Dataset below:
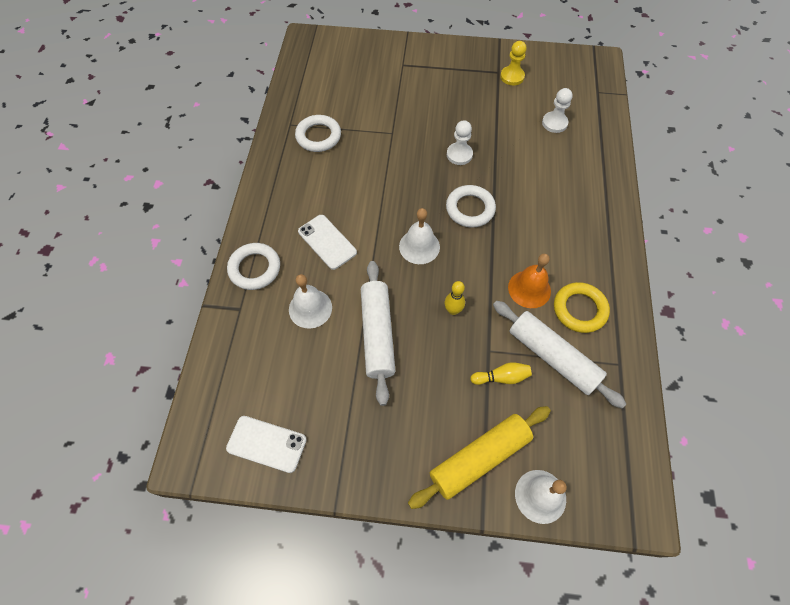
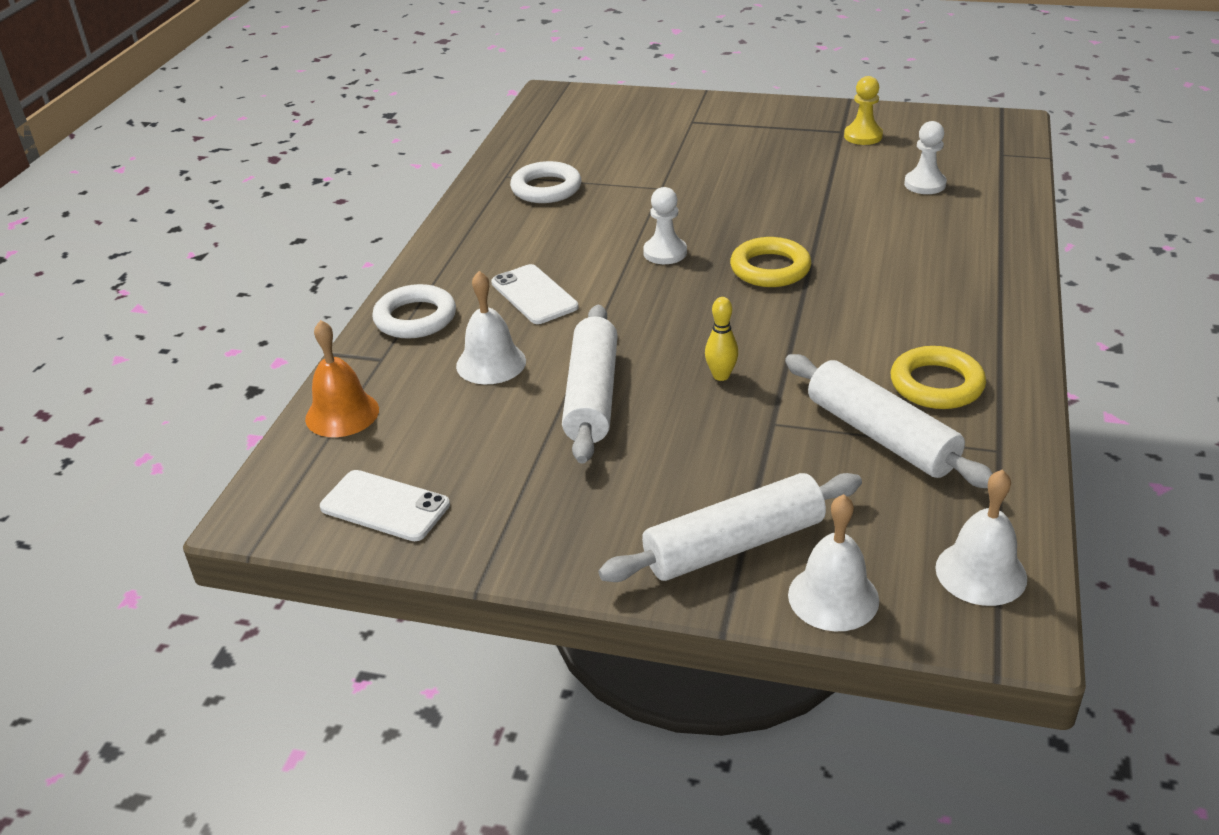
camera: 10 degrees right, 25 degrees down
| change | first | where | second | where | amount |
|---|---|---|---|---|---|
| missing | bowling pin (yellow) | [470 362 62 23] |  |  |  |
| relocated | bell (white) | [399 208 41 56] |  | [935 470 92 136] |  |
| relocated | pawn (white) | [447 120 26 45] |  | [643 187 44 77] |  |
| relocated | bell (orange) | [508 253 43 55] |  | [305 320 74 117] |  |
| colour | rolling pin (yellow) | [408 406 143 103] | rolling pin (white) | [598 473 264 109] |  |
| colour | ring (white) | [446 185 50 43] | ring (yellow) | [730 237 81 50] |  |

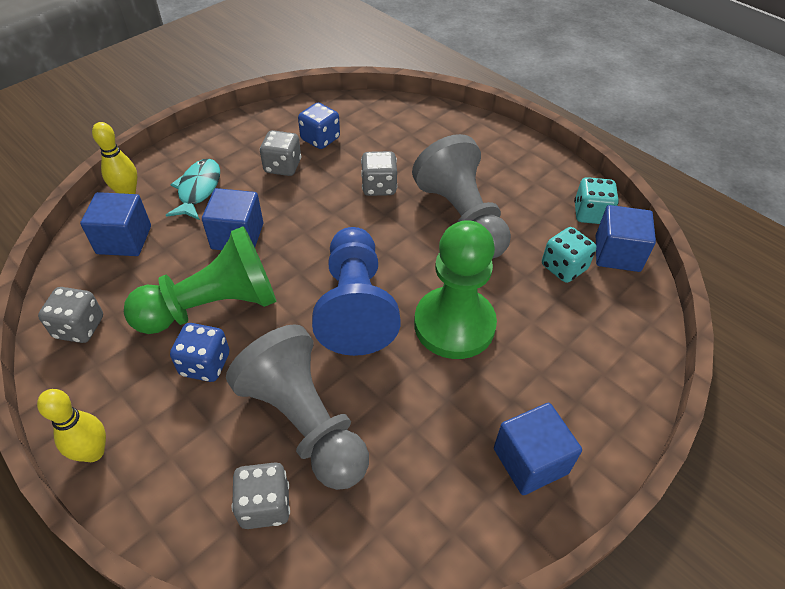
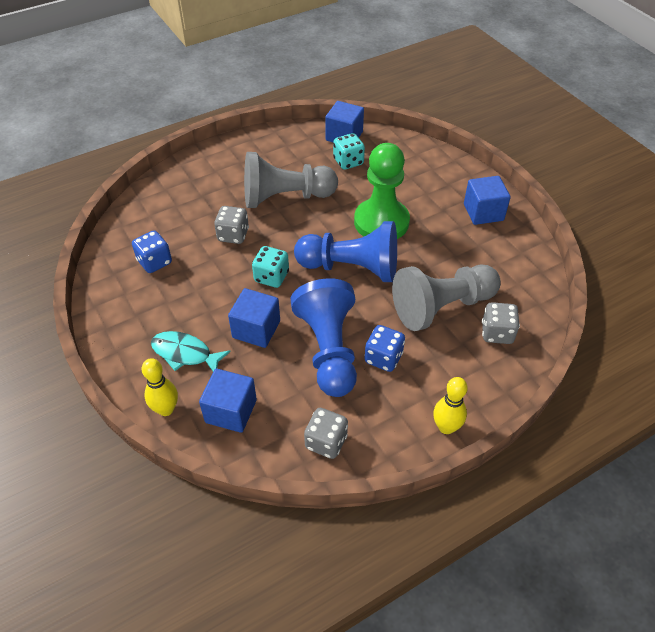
camera: 75 degrees left, 0 degrees up
| change | first | where | second | where | amount |
|---|---|---|---|---|---|
| missing | dice (grey) | [260 130 41 46] |  |  |  |
| relocated | dice (turquoise) | [574 177 45 47] |  | [252 246 37 42] |  |
| colour | pawn (green) | [124 226 153 108] | pawn (blue) | [291 278 66 119] |  |

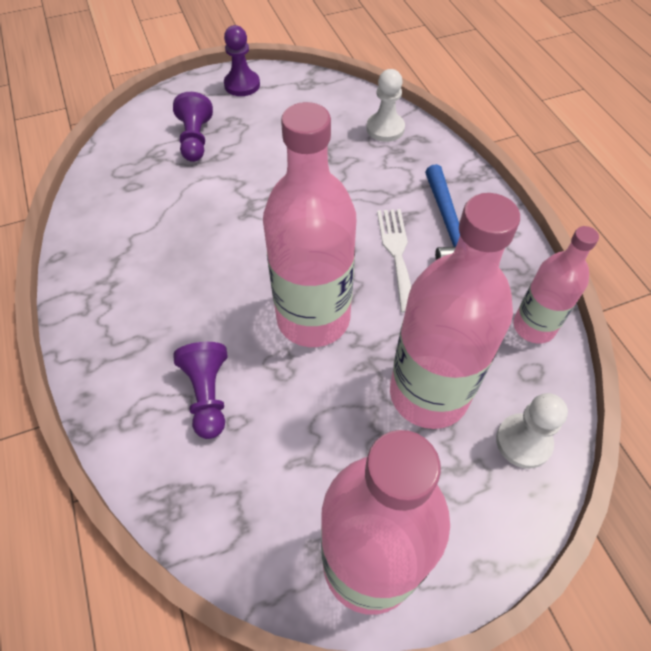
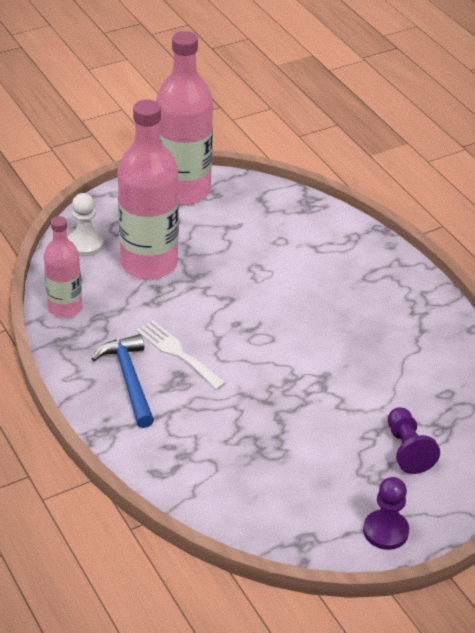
camera: 170 degrees right, 15 degrees down
| change | first | where | second | where | amount |
|---|---|---|---|---|---|
| missing | pawn (purple) | [173 342 55 97] |  |  |  |
| missing | bottle (pink) | [263 102 93 245] |  |  |  |
| missing | pawn (white) | [366 69 39 73] |  |  |  |
| spun | fork (white) | [377 209 34 104] |  | [136 320 90 70] | 150 degrees clockwise |

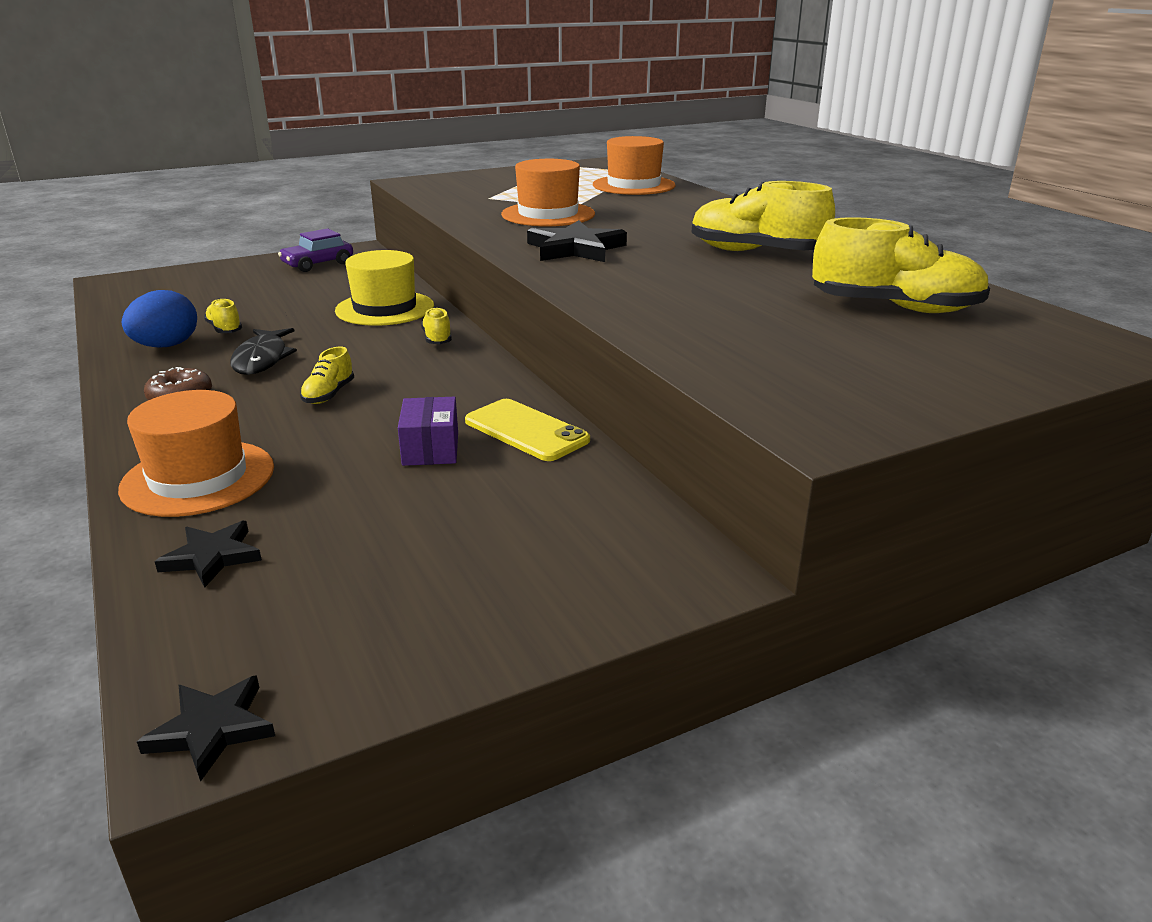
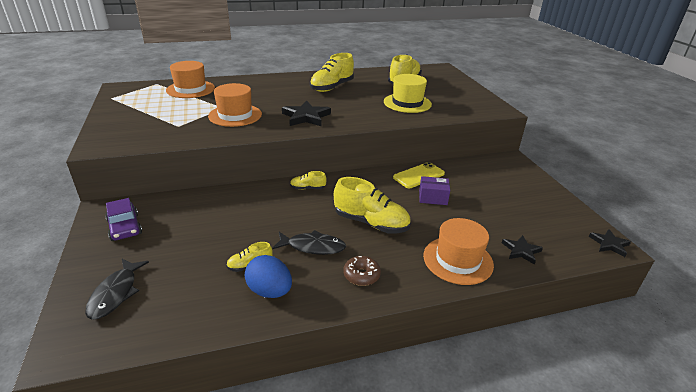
camera: 80 degrees left, 5 degrees up
| change | first | where | second | where | amount |
|---|---|---|---|---|---|
| appeared |  |  | fish (black) | [85 259 64 61] |  |
| relocated | hat (yellow) | [335 250 99 76] |  | [384 74 48 39] |  |
| size | shoe (yellow) | [300 347 54 57] |  | [334 177 77 57] | x2.05 |

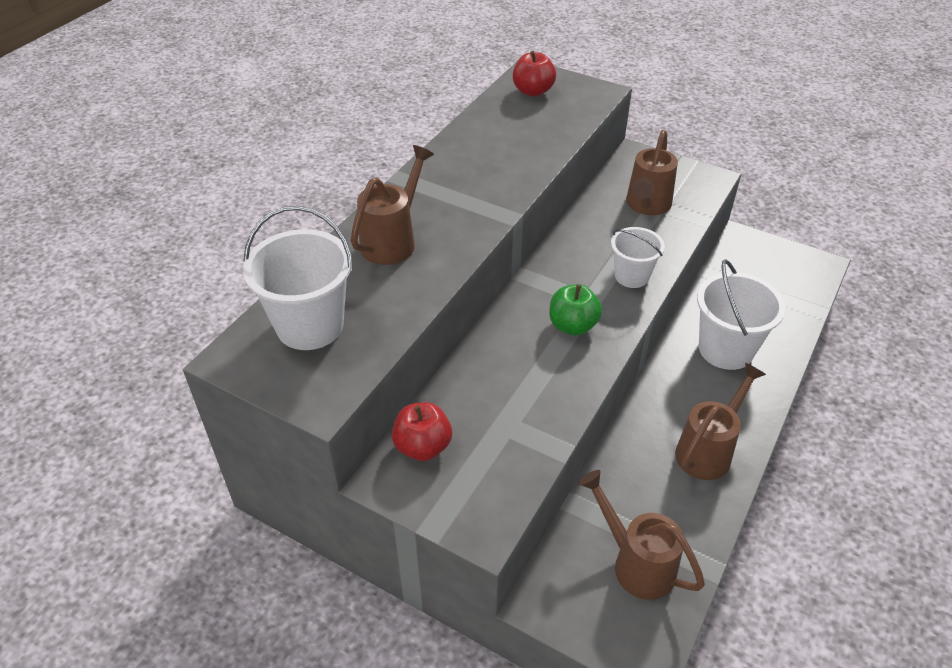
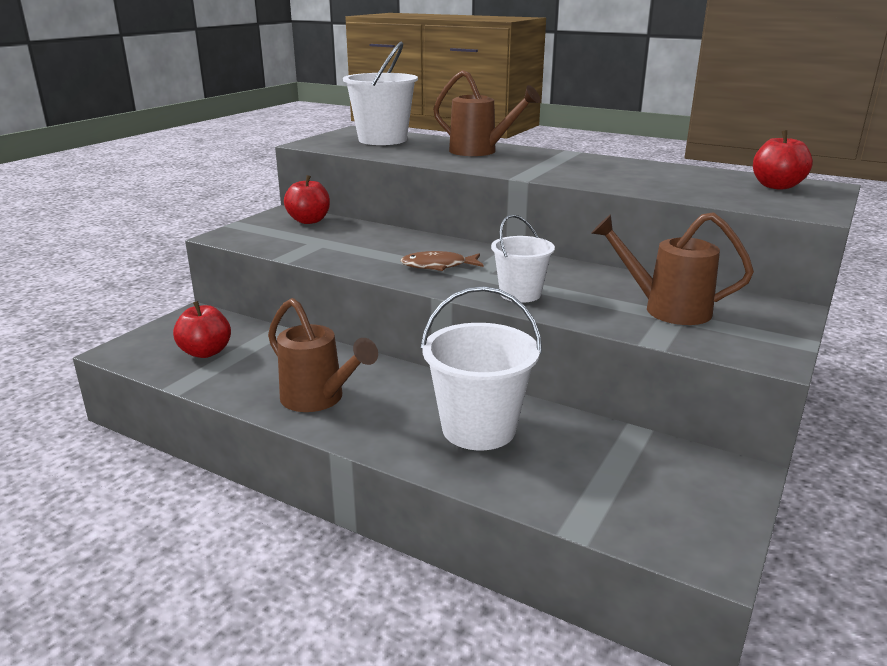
camera: 90 degrees right, 20 degrees down
| change | first | where | second | where | amount |
|---|---|---|---|---|---|
| exchanged | apple (green) | [549 284 53 51] | fish (brown) | [400 251 83 20] |  |
| exchanged | watering can (brown) | [578 470 127 130] | apple (red) | [173 301 58 57] |  |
End of Dataset.
* Task objective:
Nothing but the lines from the first line of the data through the line with "colour | rolling" belongs in the answer, copied exactly and without pictures.

* Task response:
camera: 10 degrees right, 25 degrees down
| change | first | where | second | where | amount |
|---|---|---|---|---|---|
| missing | bowling pin (yellow) | [470 362 62 23] |  |  |  |
| relocated | bell (white) | [399 208 41 56] |  | [935 470 92 136] |  |
| relocated | pawn (white) | [447 120 26 45] |  | [643 187 44 77] |  |
| relocated | bell (orange) | [508 253 43 55] |  | [305 320 74 117] |  |
| colour | rolling pin (yellow) | [408 406 143 103] | rolling pin (white) | [598 473 264 109] |  |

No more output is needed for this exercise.